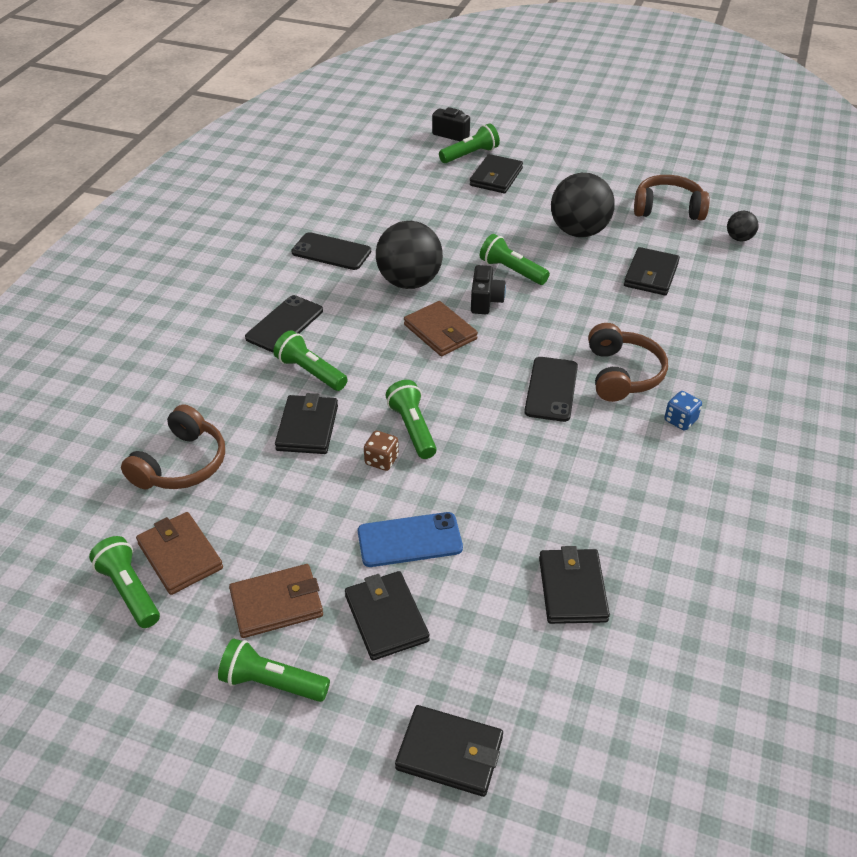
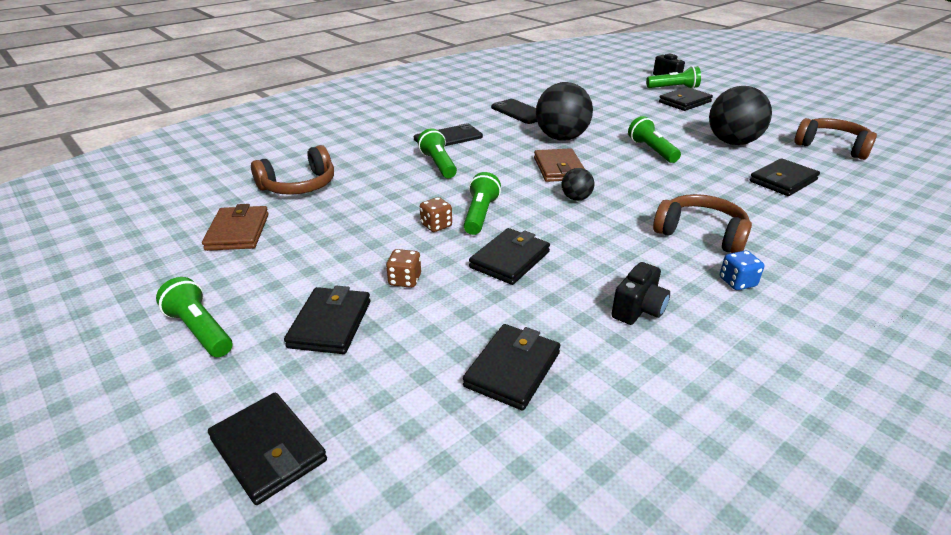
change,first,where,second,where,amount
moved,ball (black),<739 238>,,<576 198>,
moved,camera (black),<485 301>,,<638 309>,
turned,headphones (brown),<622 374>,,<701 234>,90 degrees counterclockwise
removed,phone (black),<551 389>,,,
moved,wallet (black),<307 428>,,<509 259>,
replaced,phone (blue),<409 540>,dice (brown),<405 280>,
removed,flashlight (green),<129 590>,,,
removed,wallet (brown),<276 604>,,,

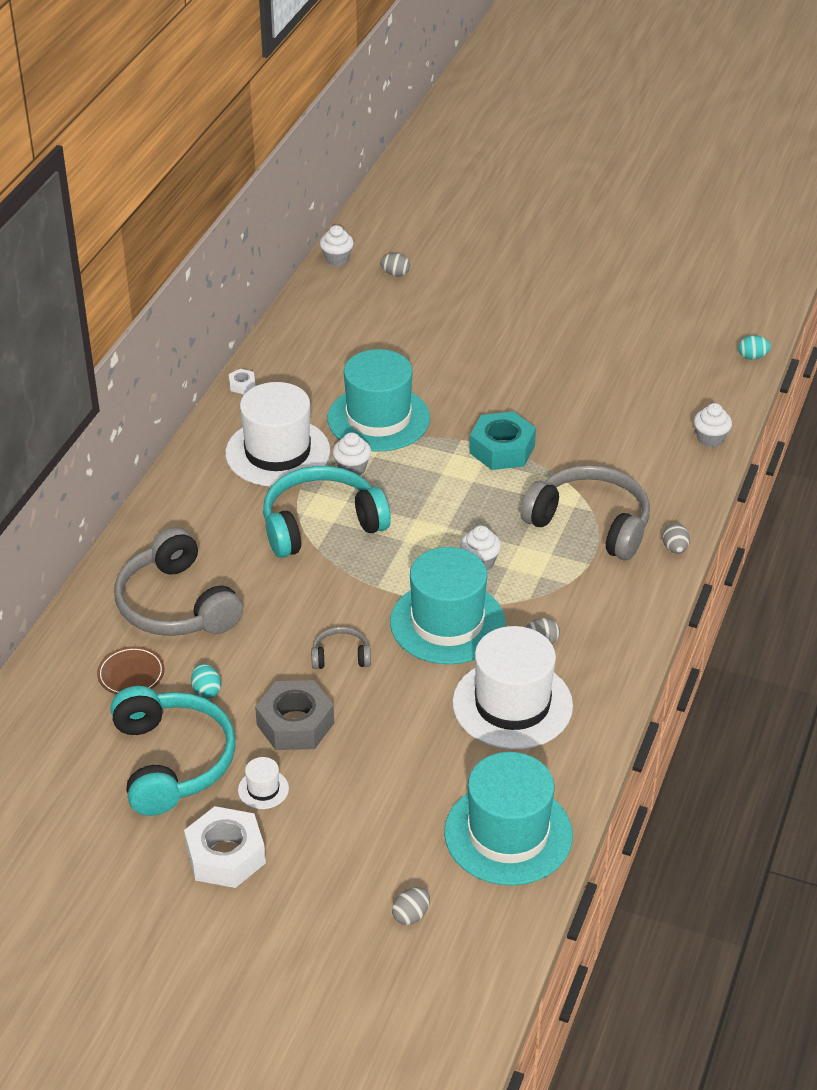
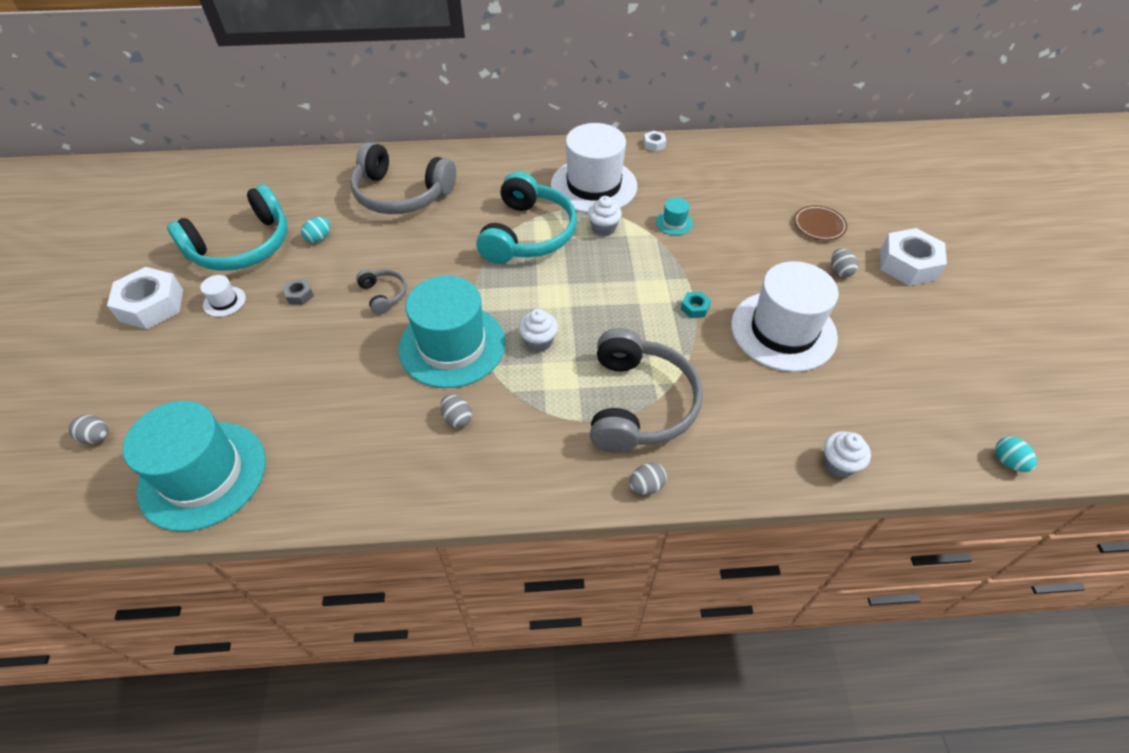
change,first,where,second,where,amount
removed,cupcake (white),<337 259>,,,
moved,egg (grey),<395 274>,,<840 271>,
resized,hat (turquoise),<378 418>,,<674 223>,x0.41
resized,nut (turquoise),<502 449>,,<694 308>,x0.45
turned,headphones (turquoise),<321 524>,,<528 234>,60 degrees clockwise
turned,headphones (grey),<176 605>,,<401 194>,105 degrees counterclockwise
moved,hat (white),<512 704>,,<783 331>,
moved,plate (brown),<131 674>,,<819 225>,
resized,nut (grey),<295 724>,,<299 295>,x0.45
added,,,nut (white),<908 264>,

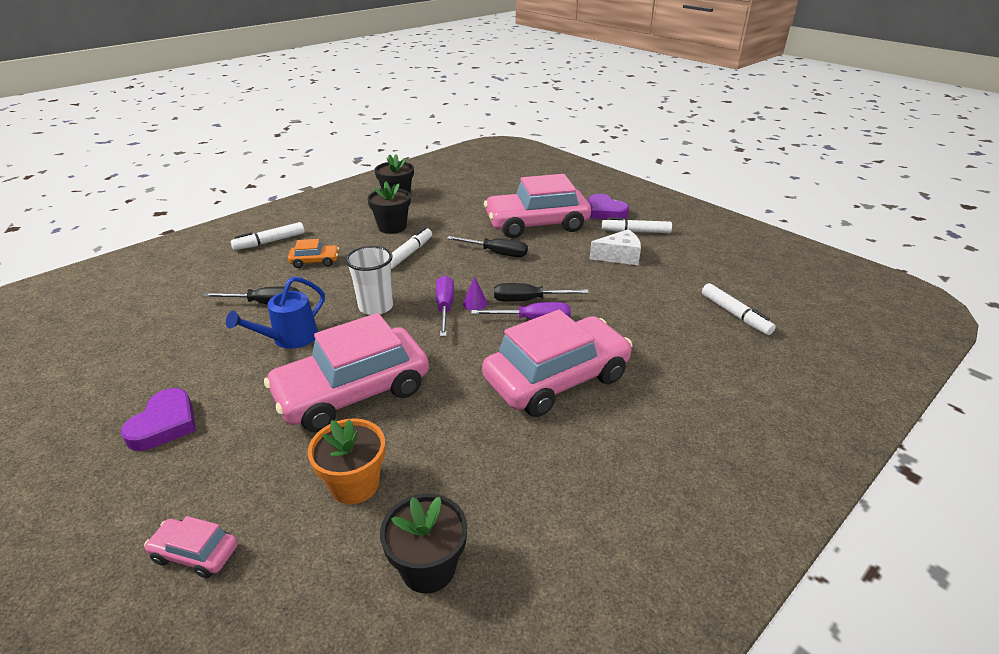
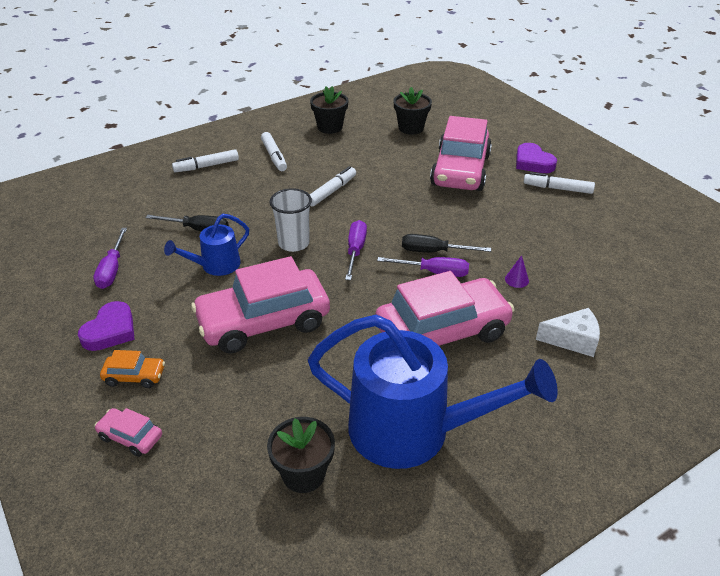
change,first,where,second,where,amount
turned,car (pink),<536 224>,,<460 170>,75 degrees counterclockwise
moved,flower pot (black),<392 227>,,<411 128>,
moved,cheese (white),<619 256>,,<572 340>,
removed,screwdriver (black),<496 253>,,,
moved,car (orange),<315 261>,,<135 376>,
moved,cone (purple),<475 303>,,<516 280>,
moved,marker (white),<735 315>,,<274 156>,
removed,flower pot (orange),<355 484>,,,
added,,,screwdriver (purple),<112 269>,
added,,,watering can (blue),<414 431>,

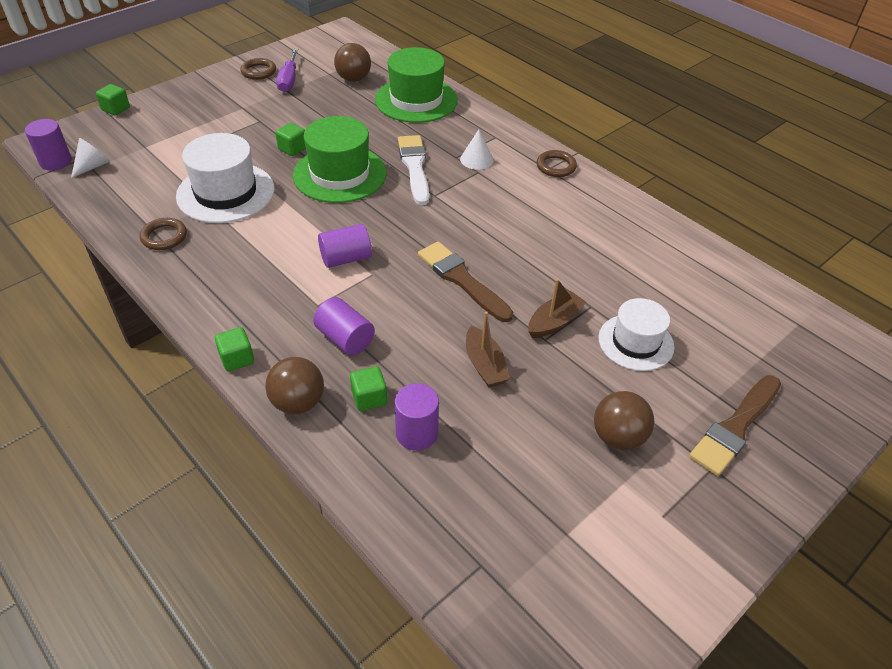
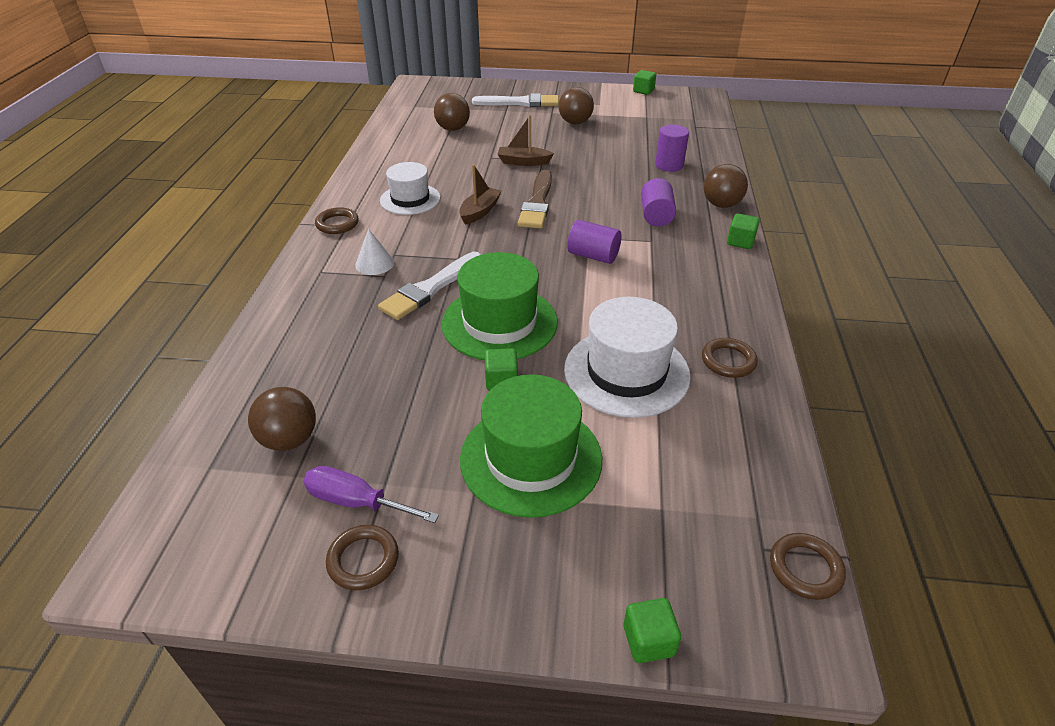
change,first,where,second,where,amount
moved,hat (green),<416 100>,,<531 458>,
turned,screwdriver (purple),<289 80>,,<356 502>,120 degrees counterclockwise
replaced,cylinder (purple),<56 162>,ring (brown),<805 568>,
removed,cone (white),<93 166>,,,
moved,hat (white),<636 342>,,<410 199>,
moved,boat (brown),<485 365>,,<480 211>,
moved,cube (green),<369 398>,,<643 91>,
recoloured,brush (brown),<735 427>,brush (white),<520 103>,
added,,,ball (brown),<453 129>,

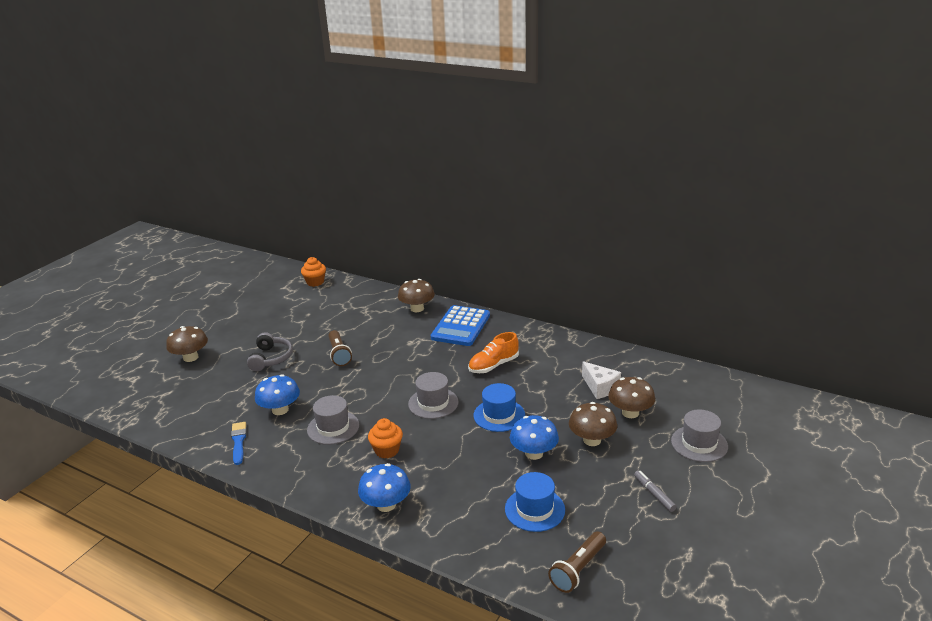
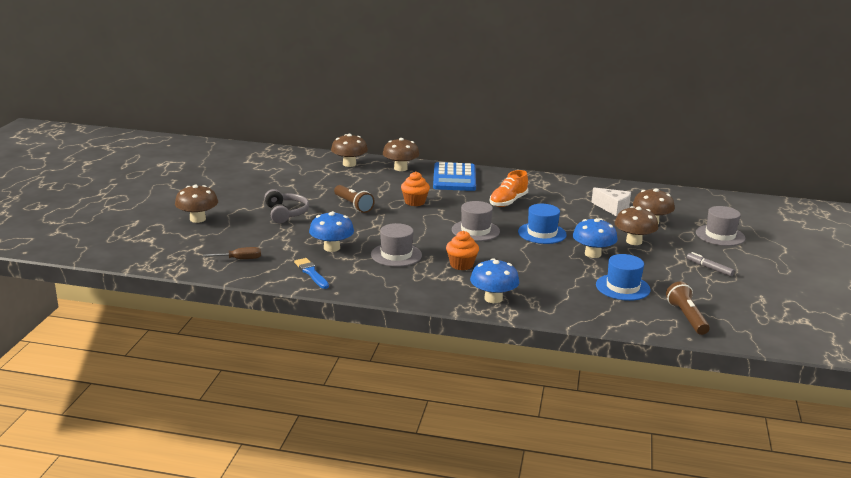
change,first,where,second,where,amount
moved,cupcake (orange),<315 282>,,<414 202>,
turned,flashlight (brown),<578 569>,,<686 317>,150 degrees clockwise
added,,,mushroom (brown),<349 164>,
added,,,screwdriver (brown),<240 259>,

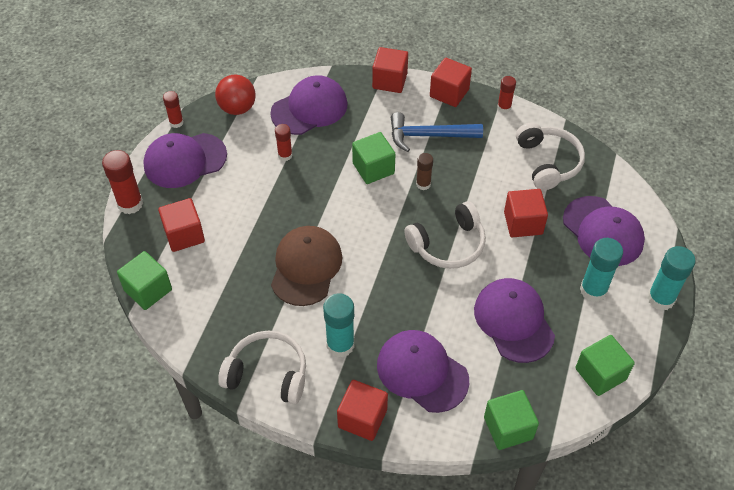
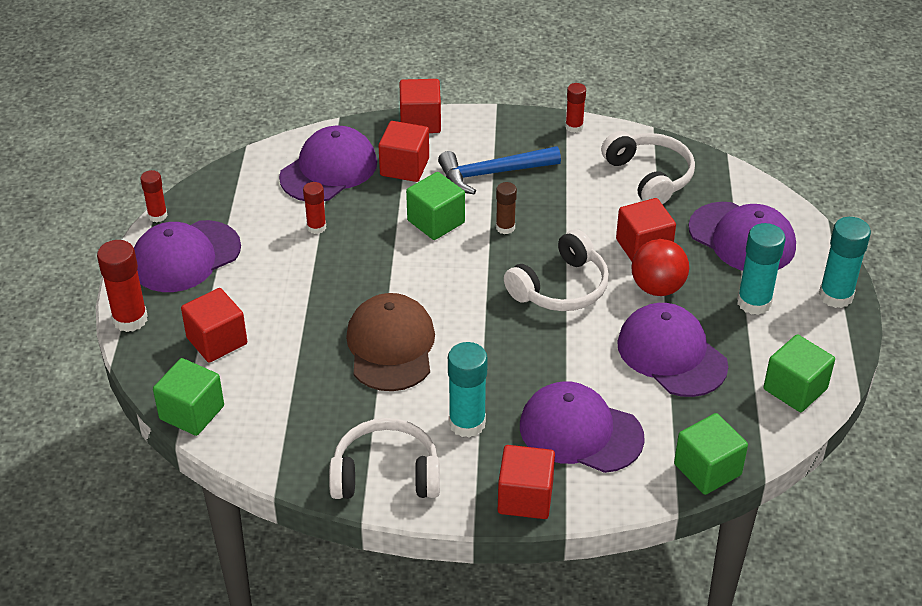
change,first,where,second,where,amount
moved,cube (red),<449 93>,,<404 167>,
moved,ball (red),<237 108>,,<657 288>,

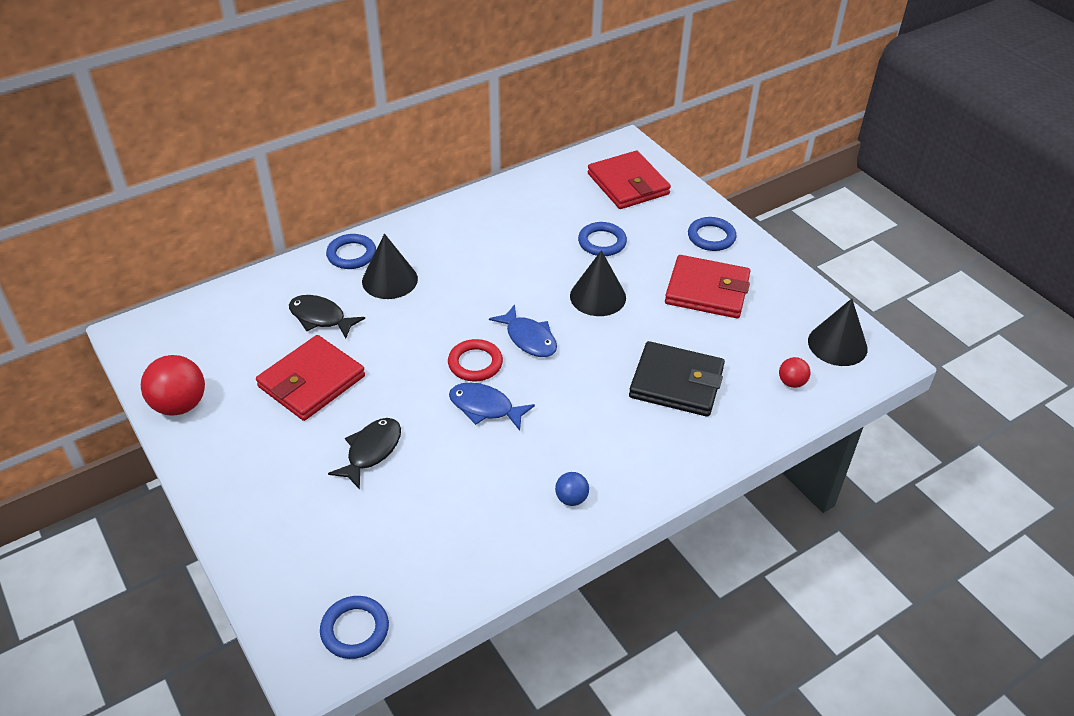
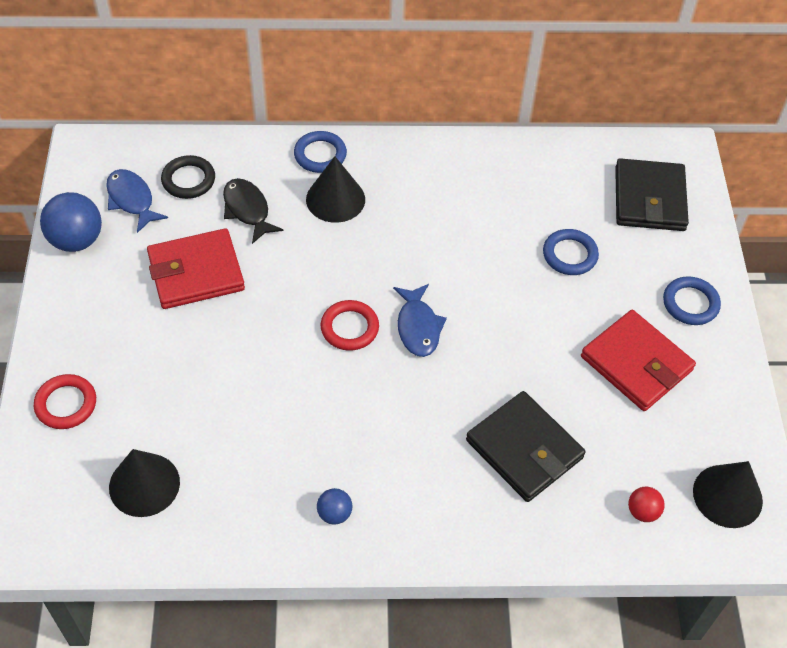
change,first,where,second,where,amount
recoloured,wallet (red),<628 184>,wallet (black),<649 199>,
moved,cone (black),<598 296>,,<144 484>,
recoloured,ball (red),<180 405>,ball (blue),<76 240>,
moved,fish (blue),<485 407>,,<132 200>,
removed,fish (black),<371 451>,,,
removed,ring (blue),<355 630>,,,
added,,,ring (black),<188 180>,
added,,,ring (red),<66 404>,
_ _ _ _ _ _ _
Output every entry verbatim but skip the pictures.

change,first,where,second,where,amount
moved,ball (black),<739 238>,,<576 198>,
moved,camera (black),<485 301>,,<638 309>,
turned,headphones (brown),<622 374>,,<701 234>,90 degrees counterclockwise
removed,phone (black),<551 389>,,,
moved,wallet (black),<307 428>,,<509 259>,
replaced,phone (blue),<409 540>,dice (brown),<405 280>,
removed,flashlight (green),<129 590>,,,
removed,wallet (brown),<276 604>,,,

change,first,where,second,where,amount
removed,cupcake (white),<337 259>,,,
moved,egg (grey),<395 274>,,<840 271>,
resized,hat (turquoise),<378 418>,,<674 223>,x0.41
resized,nut (turquoise),<502 449>,,<694 308>,x0.45
turned,headphones (turquoise),<321 524>,,<528 234>,60 degrees clockwise
turned,headphones (grey),<176 605>,,<401 194>,105 degrees counterclockwise
moved,hat (white),<512 704>,,<783 331>,
moved,plate (brown),<131 674>,,<819 225>,
resized,nut (grey),<295 724>,,<299 295>,x0.45
added,,,nut (white),<908 264>,

change,first,where,second,where,amount
turned,car (pink),<536 224>,,<460 170>,75 degrees counterclockwise
moved,flower pot (black),<392 227>,,<411 128>,
moved,cheese (white),<619 256>,,<572 340>,
removed,screwdriver (black),<496 253>,,,
moved,car (orange),<315 261>,,<135 376>,
moved,cone (purple),<475 303>,,<516 280>,
moved,marker (white),<735 315>,,<274 156>,
removed,flower pot (orange),<355 484>,,,
added,,,screwdriver (purple),<112 269>,
added,,,watering can (blue),<414 431>,

change,first,where,second,where,amount
moved,hat (green),<416 100>,,<531 458>,
turned,screwdriver (purple),<289 80>,,<356 502>,120 degrees counterclockwise
replaced,cylinder (purple),<56 162>,ring (brown),<805 568>,
removed,cone (white),<93 166>,,,
moved,hat (white),<636 342>,,<410 199>,
moved,boat (brown),<485 365>,,<480 211>,
moved,cube (green),<369 398>,,<643 91>,
recoloured,brush (brown),<735 427>,brush (white),<520 103>,
added,,,ball (brown),<453 129>,

change,first,where,second,where,amount
moved,cupcake (orange),<315 282>,,<414 202>,
turned,flashlight (brown),<578 569>,,<686 317>,150 degrees clockwise
added,,,mushroom (brown),<349 164>,
added,,,screwdriver (brown),<240 259>,

change,first,where,second,where,amount
moved,cube (red),<449 93>,,<404 167>,
moved,ball (red),<237 108>,,<657 288>,

change,first,where,second,where,amount
recoloured,wallet (red),<628 184>,wallet (black),<649 199>,
moved,cone (black),<598 296>,,<144 484>,
recoloured,ball (red),<180 405>,ball (blue),<76 240>,
moved,fish (blue),<485 407>,,<132 200>,
removed,fish (black),<371 451>,,,
removed,ring (blue),<355 630>,,,
added,,,ring (black),<188 180>,
added,,,ring (red),<66 404>,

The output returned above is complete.